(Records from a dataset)
● ● ●

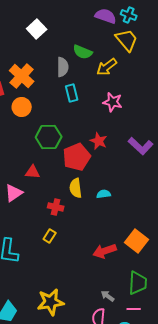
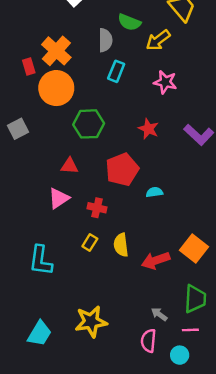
cyan rectangle: (72, 93) -> (116, 71), turned 36
orange circle: (22, 107) -> (56, 88), size x1.5
red pentagon: (77, 157) -> (122, 169), moved
yellow semicircle: (76, 188) -> (121, 245), moved
pink triangle: (14, 193) -> (59, 198), moved

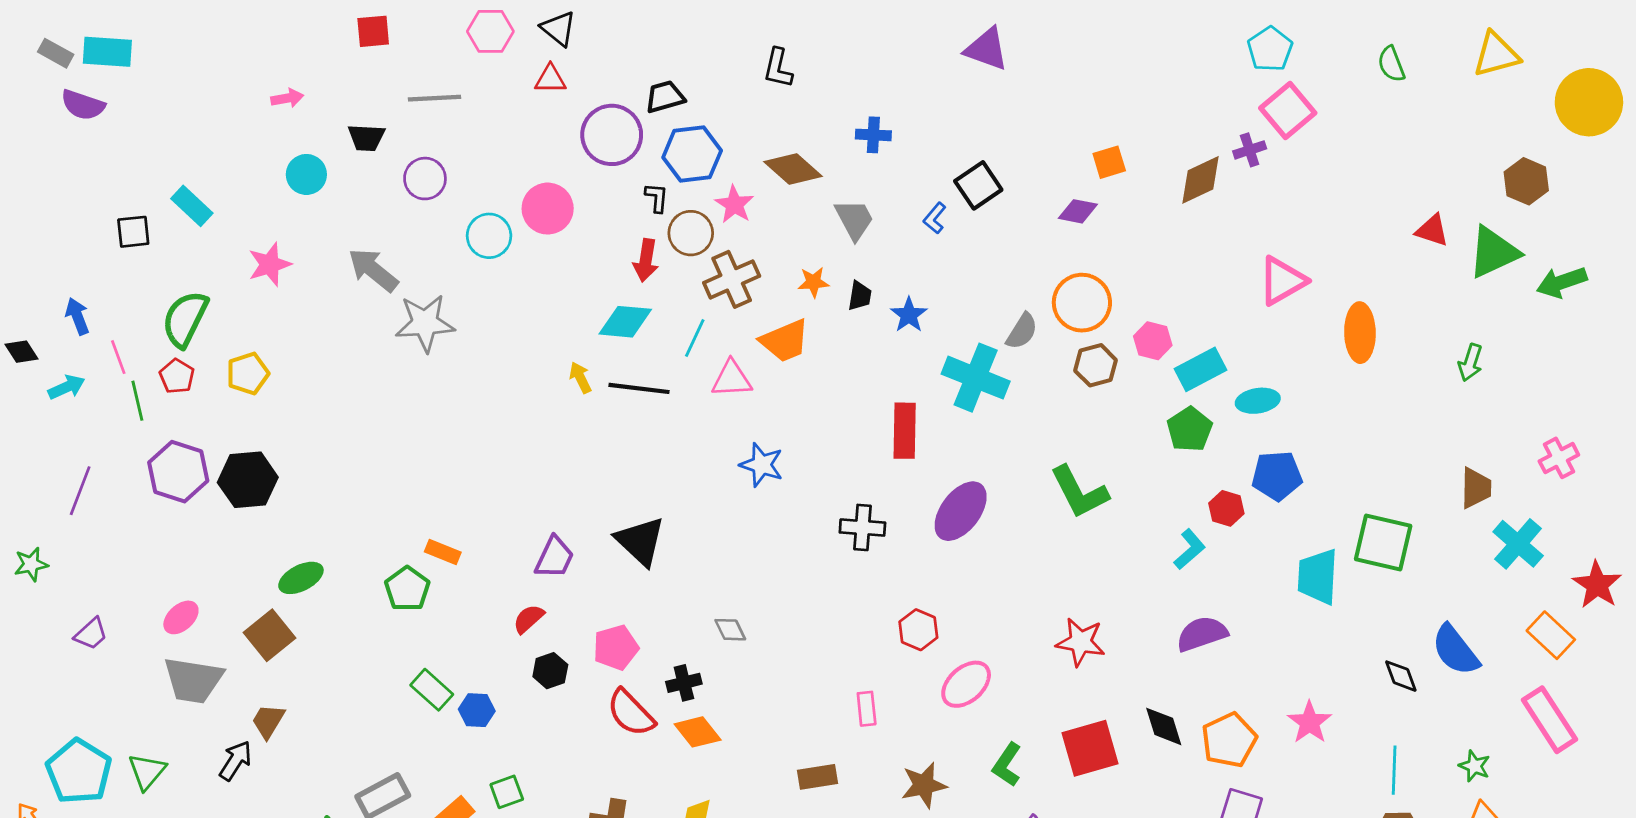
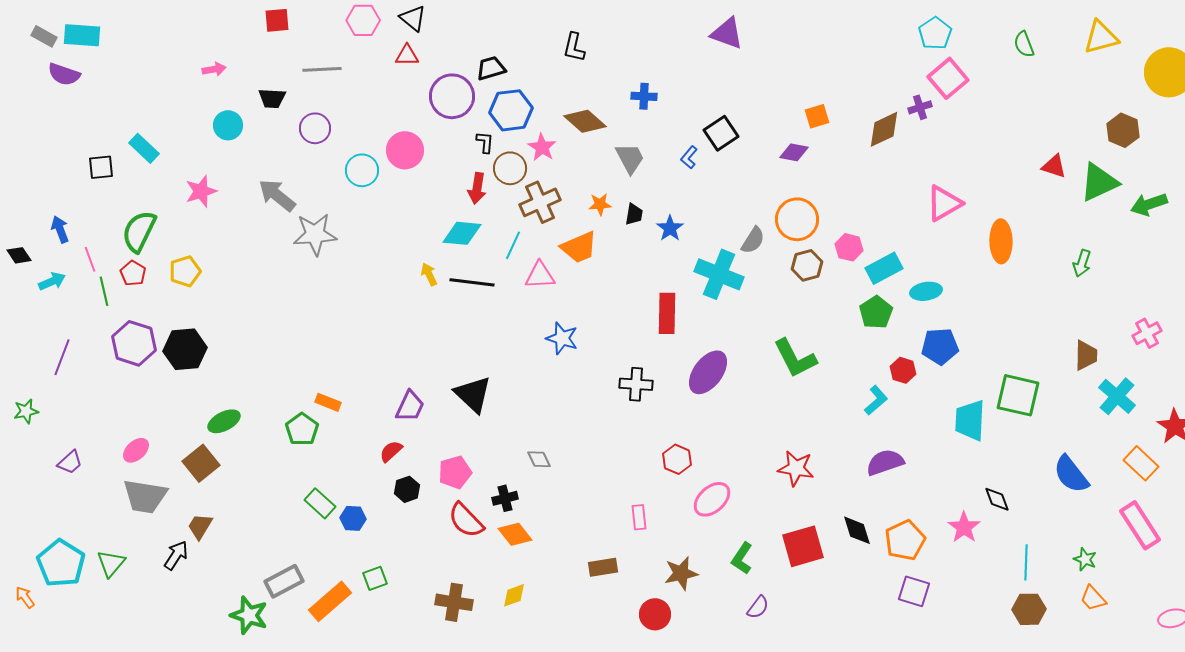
black diamond: (1401, 676) -> (997, 499), moved

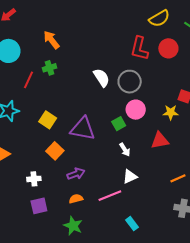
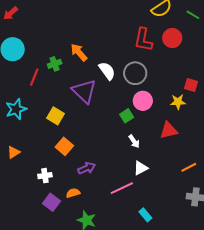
orange arrow: (51, 40) -> (79, 52), moved
purple triangle: (83, 129) -> (84, 91), moved, turned 36
orange semicircle: (76, 199) -> (73, 193), moved
purple square: (39, 206) -> (51, 202), turned -36

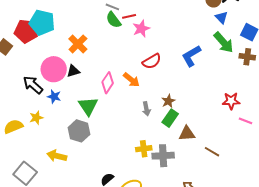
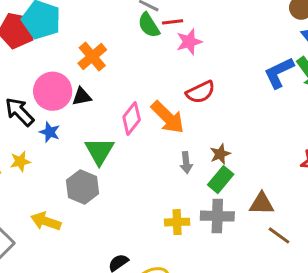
blue L-shape: (191, 56) -> (279, 73), moved
orange arrow: (131, 80) -> (168, 117), size x1.4
brown triangle: (187, 134) -> (262, 204), moved
gray cross: (163, 156) -> (217, 216), moved

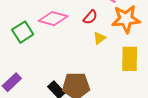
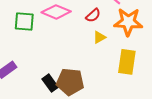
green square: (23, 32) -> (24, 21), turned 30

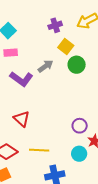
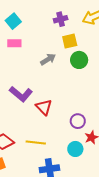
yellow square: (66, 46) -> (70, 41), turned 35
purple L-shape: (21, 79) -> (21, 94), moved
red triangle: (22, 119) -> (44, 107), moved

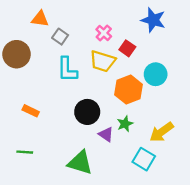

● ● ●

Problem description
Your job is to transcribe the records exactly and in full. Pictures are not part of the copy.

Result for this task
cyan rectangle: (72, 93) -> (116, 71), turned 36
orange circle: (22, 107) -> (56, 88), size x1.5
red pentagon: (77, 157) -> (122, 169), moved
yellow semicircle: (76, 188) -> (121, 245), moved
pink triangle: (14, 193) -> (59, 198), moved

black diamond: (1401, 676) -> (997, 499), moved

orange arrow: (51, 40) -> (79, 52), moved
purple triangle: (83, 129) -> (84, 91), moved, turned 36
orange semicircle: (76, 199) -> (73, 193), moved
purple square: (39, 206) -> (51, 202), turned -36

blue L-shape: (191, 56) -> (279, 73), moved
orange arrow: (131, 80) -> (168, 117), size x1.4
brown triangle: (187, 134) -> (262, 204), moved
gray cross: (163, 156) -> (217, 216), moved

green square: (23, 32) -> (24, 21), turned 30

yellow square: (66, 46) -> (70, 41), turned 35
purple L-shape: (21, 79) -> (21, 94), moved
red triangle: (22, 119) -> (44, 107), moved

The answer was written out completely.